Task goal:
When the string "none" appears in a line of the records, show the whole line.

Dataset entries:
^^^^^^^^

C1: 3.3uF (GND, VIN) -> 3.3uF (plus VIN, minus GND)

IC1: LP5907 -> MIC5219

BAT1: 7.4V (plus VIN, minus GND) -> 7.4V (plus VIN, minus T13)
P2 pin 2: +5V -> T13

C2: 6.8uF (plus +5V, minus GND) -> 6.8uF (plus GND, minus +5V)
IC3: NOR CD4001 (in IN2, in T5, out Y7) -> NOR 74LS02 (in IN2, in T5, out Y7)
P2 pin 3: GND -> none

^^^^^^^^

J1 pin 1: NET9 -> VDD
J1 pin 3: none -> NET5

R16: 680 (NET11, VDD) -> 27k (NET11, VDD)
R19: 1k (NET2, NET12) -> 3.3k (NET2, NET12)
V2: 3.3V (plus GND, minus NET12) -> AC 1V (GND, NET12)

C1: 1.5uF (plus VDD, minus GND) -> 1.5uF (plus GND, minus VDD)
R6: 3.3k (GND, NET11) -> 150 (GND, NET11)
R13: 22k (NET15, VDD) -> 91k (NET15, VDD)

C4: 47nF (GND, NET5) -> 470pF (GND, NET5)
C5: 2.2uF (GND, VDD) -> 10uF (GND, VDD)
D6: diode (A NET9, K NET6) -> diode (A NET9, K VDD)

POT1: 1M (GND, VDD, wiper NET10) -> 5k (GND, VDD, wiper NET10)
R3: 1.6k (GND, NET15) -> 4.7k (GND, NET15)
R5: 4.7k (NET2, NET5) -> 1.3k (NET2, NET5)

^^^^^^^^

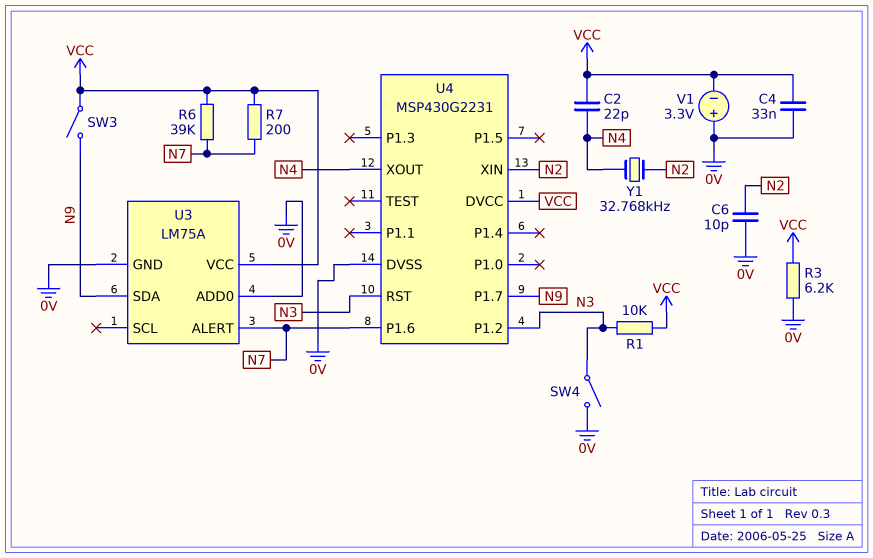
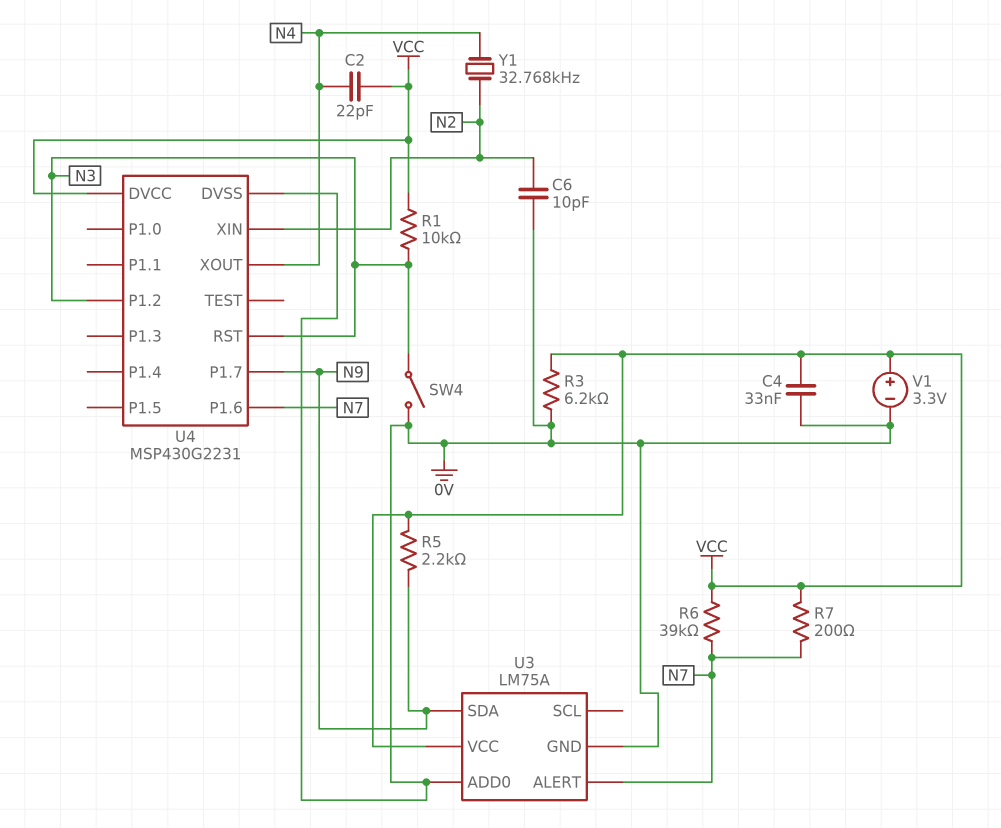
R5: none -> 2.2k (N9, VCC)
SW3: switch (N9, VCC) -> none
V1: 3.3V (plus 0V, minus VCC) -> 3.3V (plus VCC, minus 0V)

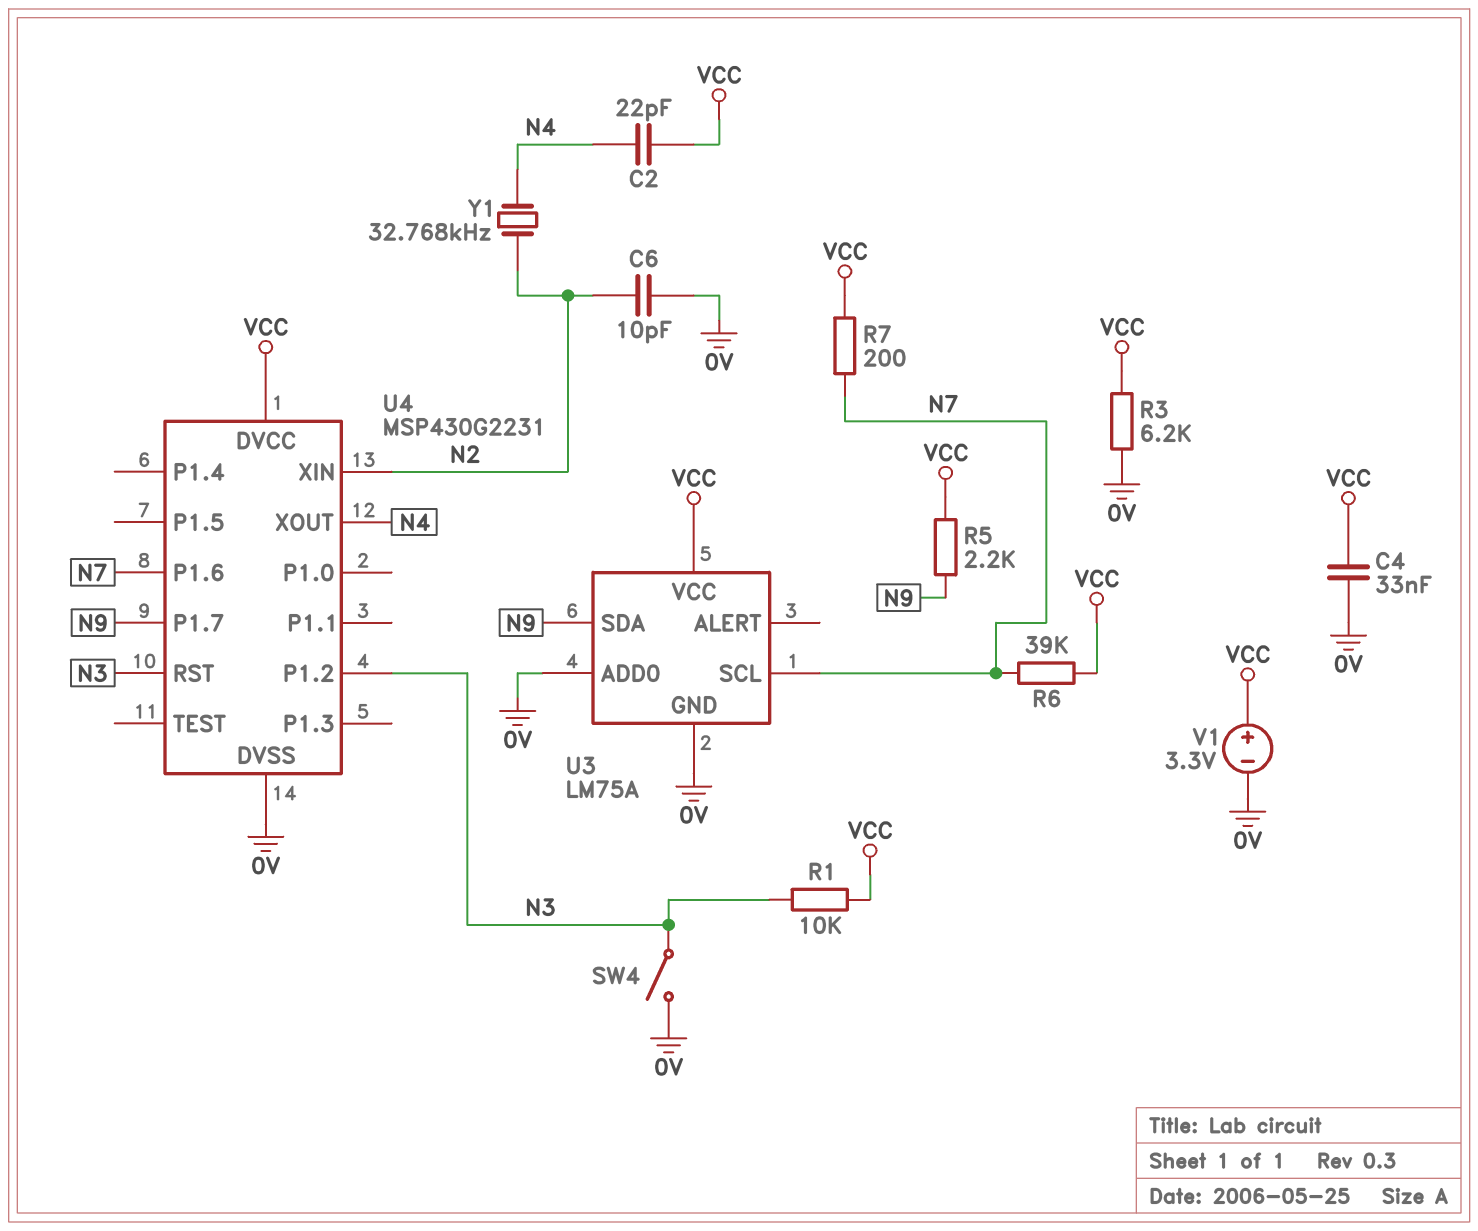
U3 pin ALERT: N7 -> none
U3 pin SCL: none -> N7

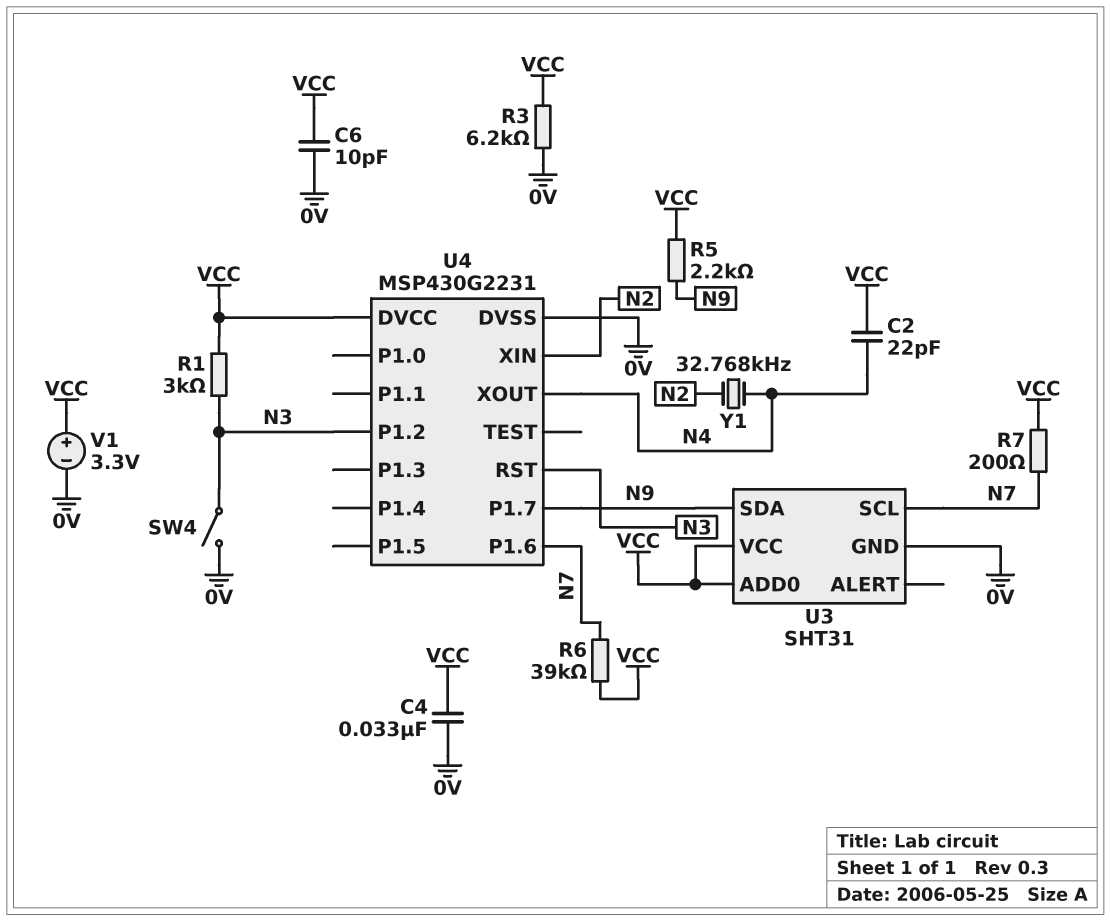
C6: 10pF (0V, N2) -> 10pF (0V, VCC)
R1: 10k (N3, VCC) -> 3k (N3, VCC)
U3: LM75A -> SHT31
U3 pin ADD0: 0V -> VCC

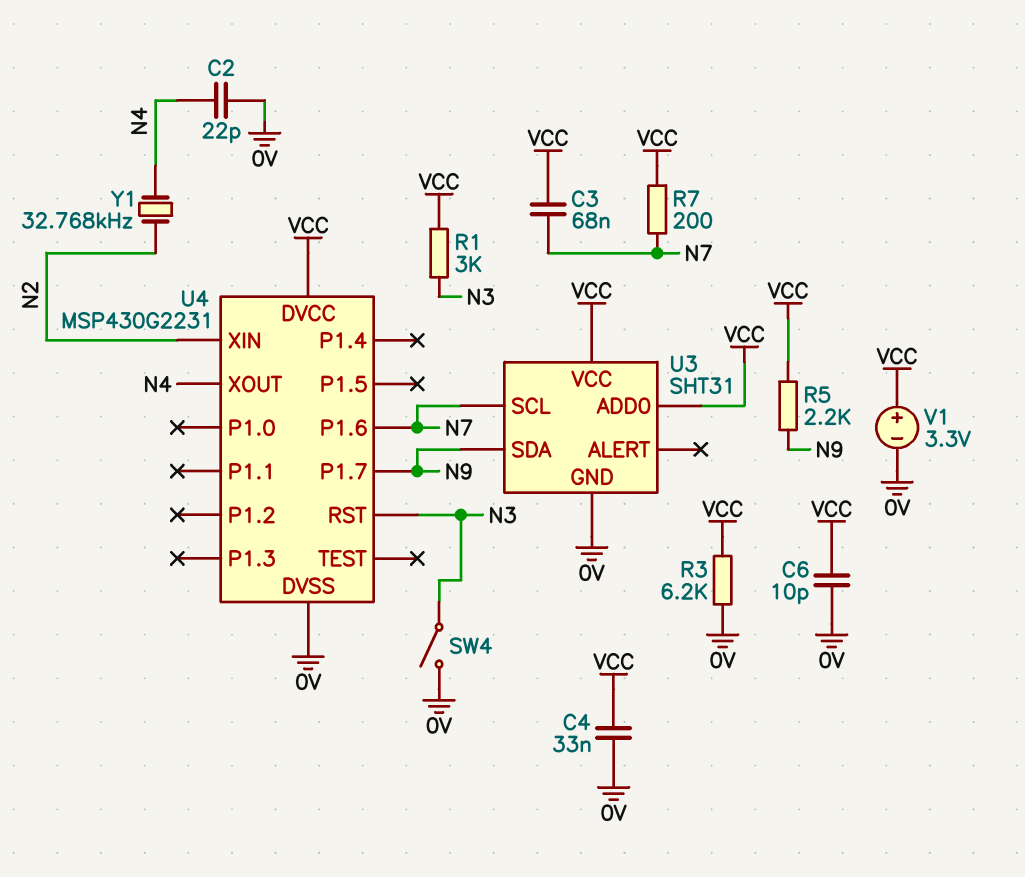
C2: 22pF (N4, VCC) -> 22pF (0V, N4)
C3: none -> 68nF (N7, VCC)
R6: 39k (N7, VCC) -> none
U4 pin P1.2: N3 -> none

^^^^^^^^

Solution to this task:
P2 pin 3: GND -> none
J1 pin 3: none -> NET5
R5: none -> 2.2k (N9, VCC)
SW3: switch (N9, VCC) -> none
U3 pin ALERT: N7 -> none
U3 pin SCL: none -> N7
C3: none -> 68nF (N7, VCC)
R6: 39k (N7, VCC) -> none
U4 pin P1.2: N3 -> none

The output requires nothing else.